EXTRACTED INFORMATION:
= = = =

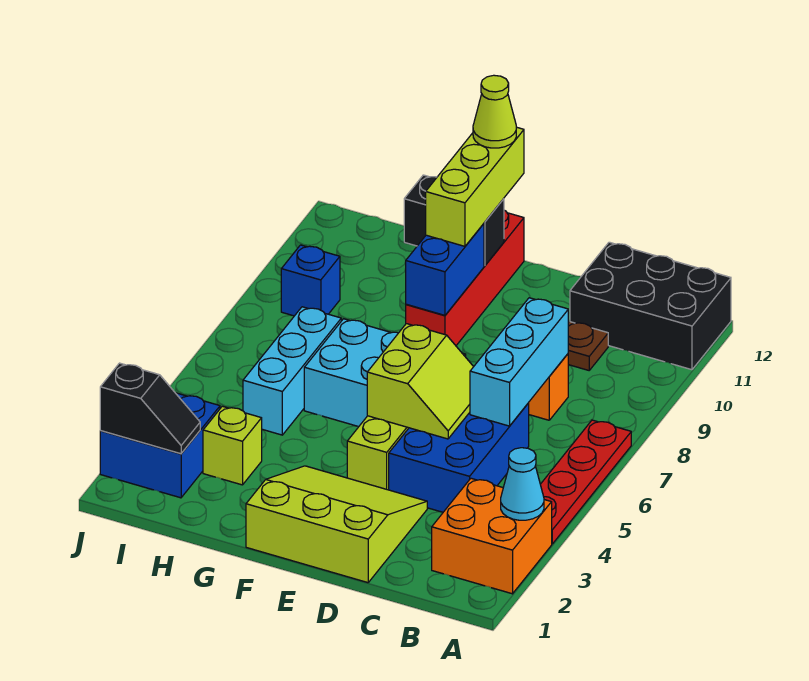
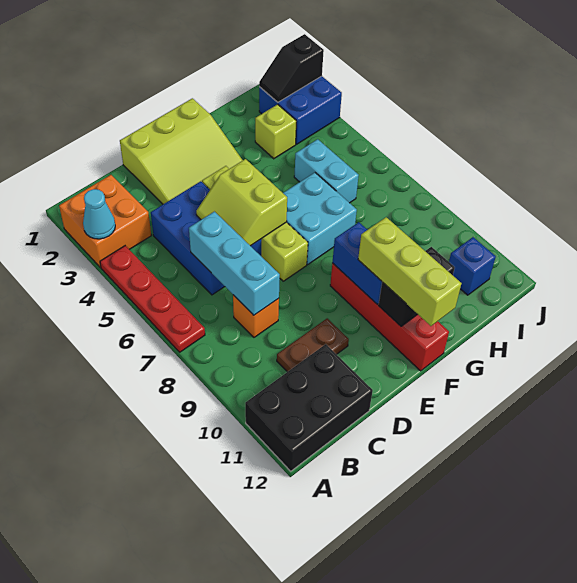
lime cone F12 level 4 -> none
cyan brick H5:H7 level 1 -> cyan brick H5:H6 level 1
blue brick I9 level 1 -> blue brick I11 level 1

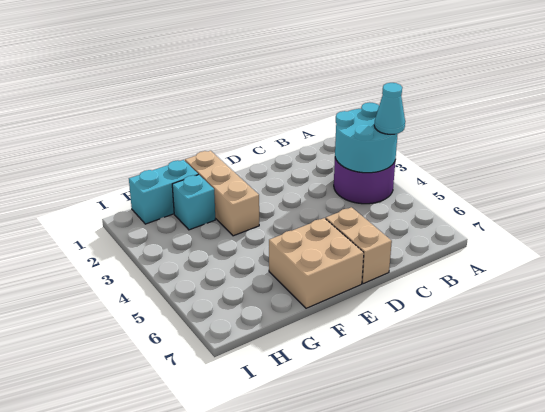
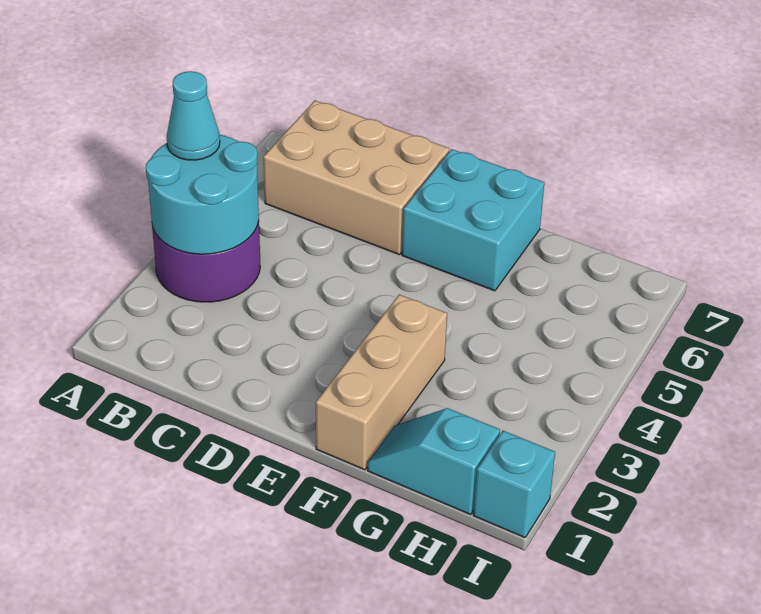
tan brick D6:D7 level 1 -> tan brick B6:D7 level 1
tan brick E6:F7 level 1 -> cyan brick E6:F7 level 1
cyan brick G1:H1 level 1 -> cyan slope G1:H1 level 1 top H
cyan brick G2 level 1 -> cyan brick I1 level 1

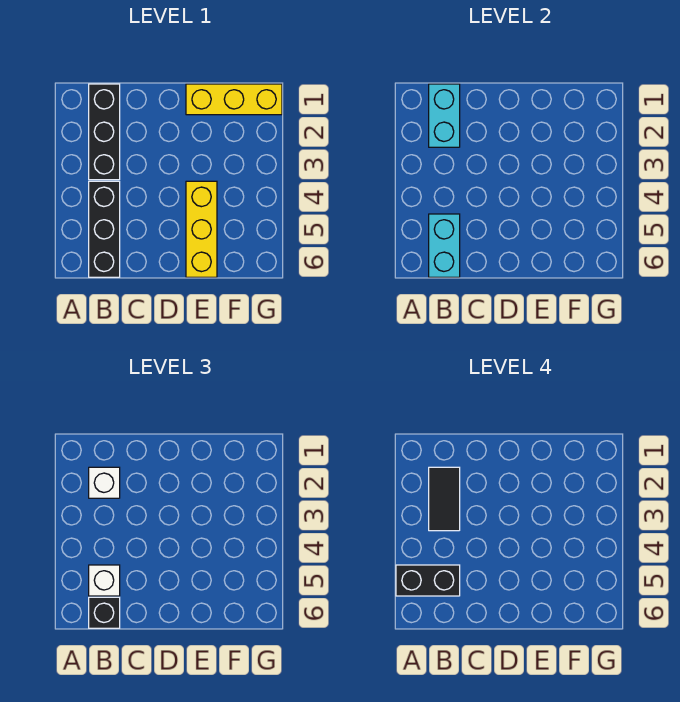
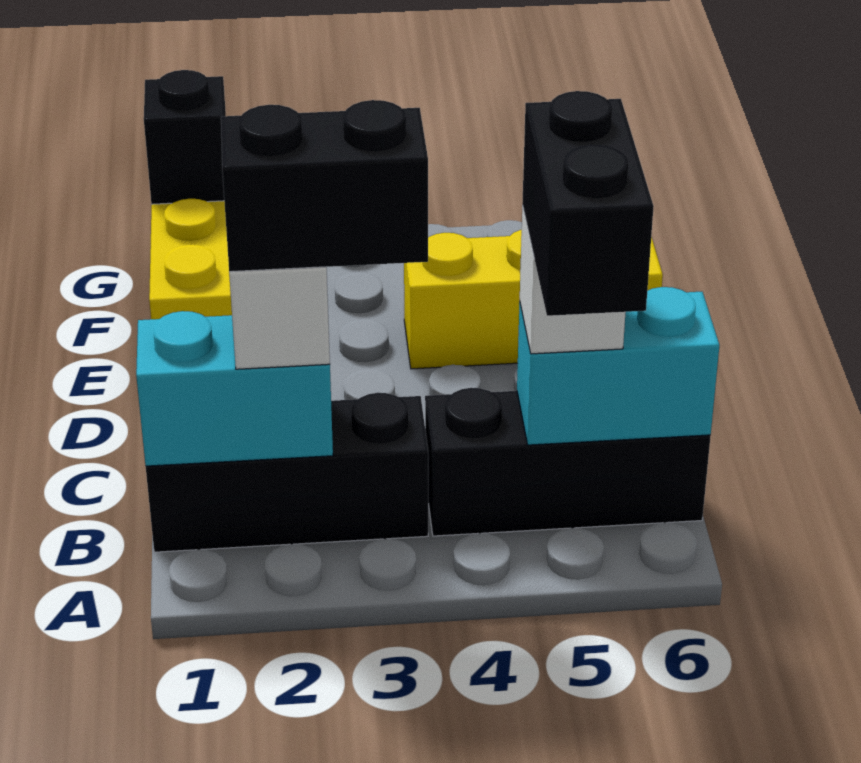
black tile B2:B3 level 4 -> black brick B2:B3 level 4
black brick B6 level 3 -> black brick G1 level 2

= = = =

AIM OF THE EXERCISE: The answer must be the exact lines from the line with "blue brick I9" to the final line of the data, both ends included, with no pictures.

SOLUTION TO THIS EXERCISE:
blue brick I9 level 1 -> blue brick I11 level 1

tan brick D6:D7 level 1 -> tan brick B6:D7 level 1
tan brick E6:F7 level 1 -> cyan brick E6:F7 level 1
cyan brick G1:H1 level 1 -> cyan slope G1:H1 level 1 top H
cyan brick G2 level 1 -> cyan brick I1 level 1

black tile B2:B3 level 4 -> black brick B2:B3 level 4
black brick B6 level 3 -> black brick G1 level 2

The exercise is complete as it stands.